**EXERCISE DATA**
* * * * * * * * *

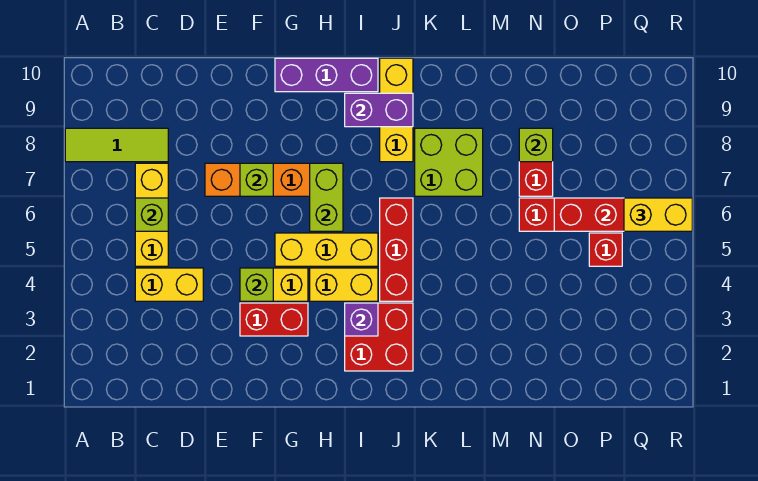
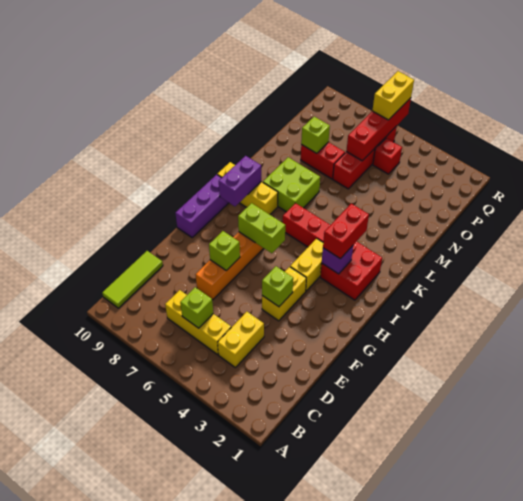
lime tile A8:C8 level 1 -> lime tile B10:D10 level 1
red brick F3:G3 level 1 -> red brick I3:J3 level 3
yellow brick G5:I5 level 1 -> none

* * * * * * * * *

**EXERCISE PROMPT**
The expected response is every line of the material, written out exactly, with the images removed.

**EXERCISE ANSWER**
lime tile A8:C8 level 1 -> lime tile B10:D10 level 1
red brick F3:G3 level 1 -> red brick I3:J3 level 3
yellow brick G5:I5 level 1 -> none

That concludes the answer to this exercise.